Records to use:
· · · ·
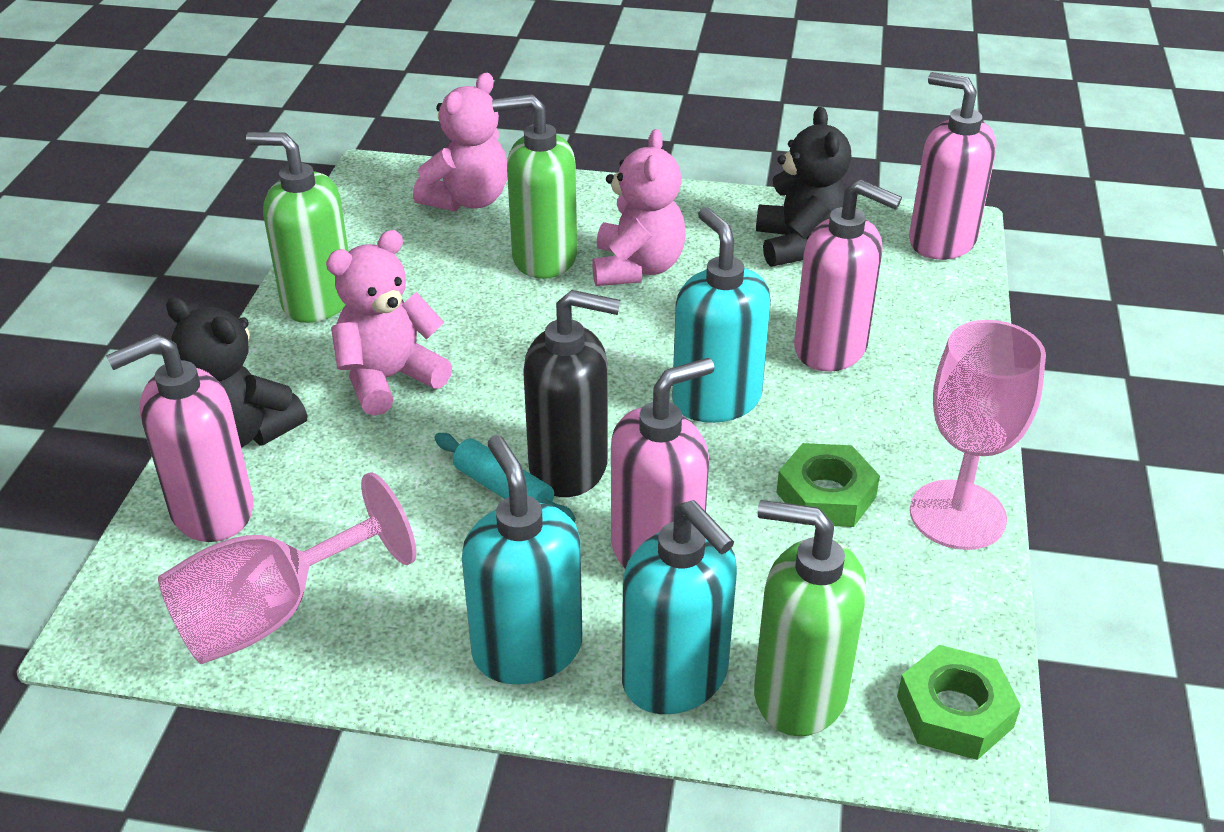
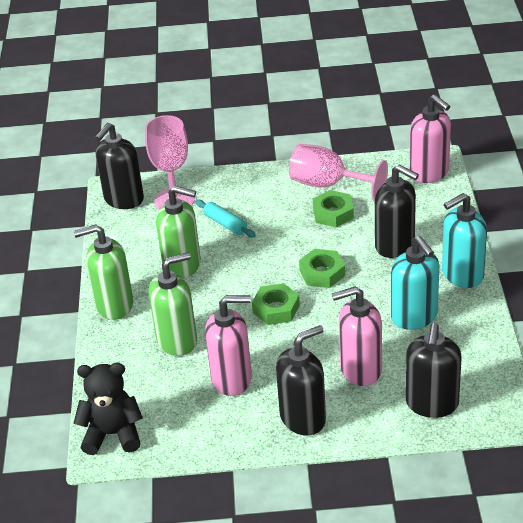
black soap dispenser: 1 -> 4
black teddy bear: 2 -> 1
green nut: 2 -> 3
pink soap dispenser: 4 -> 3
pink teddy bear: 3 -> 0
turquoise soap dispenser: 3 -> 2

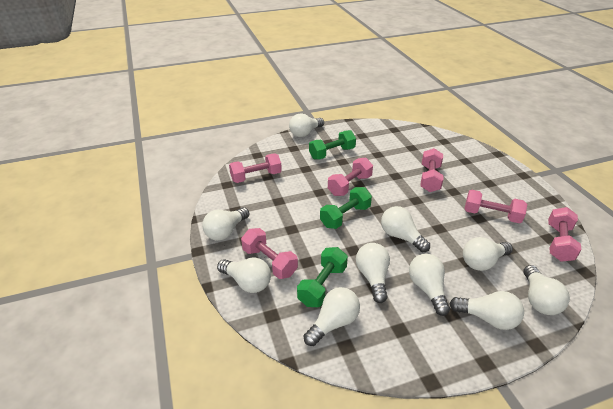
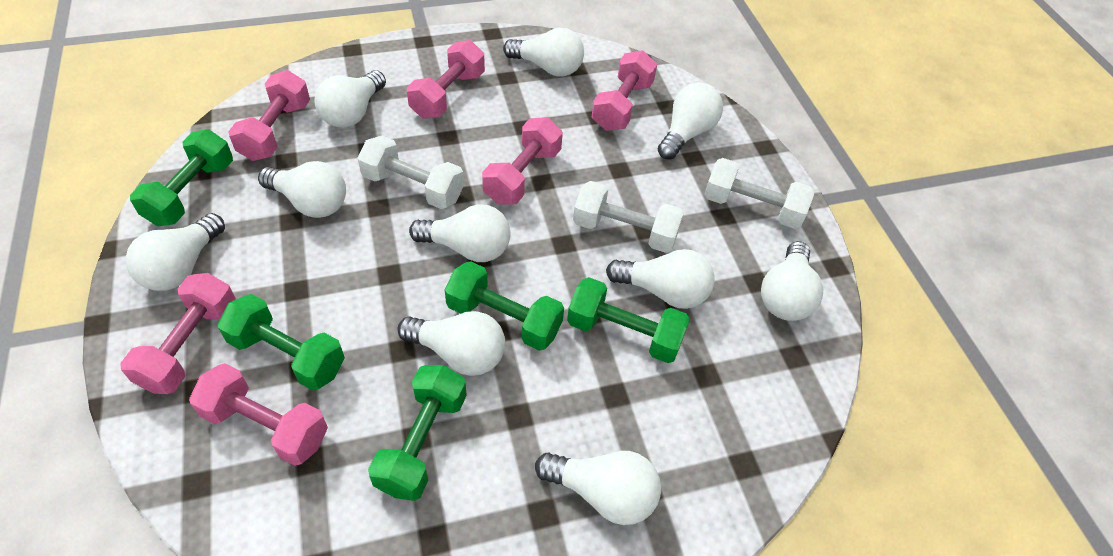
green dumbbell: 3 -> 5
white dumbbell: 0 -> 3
· · · ·
What to do:
Pictures in the records above are to be left out of an otherwise exact copy.

Result below:
black soap dispenser: 1 -> 4
black teddy bear: 2 -> 1
green nut: 2 -> 3
pink soap dispenser: 4 -> 3
pink teddy bear: 3 -> 0
turquoise soap dispenser: 3 -> 2

green dumbbell: 3 -> 5
white dumbbell: 0 -> 3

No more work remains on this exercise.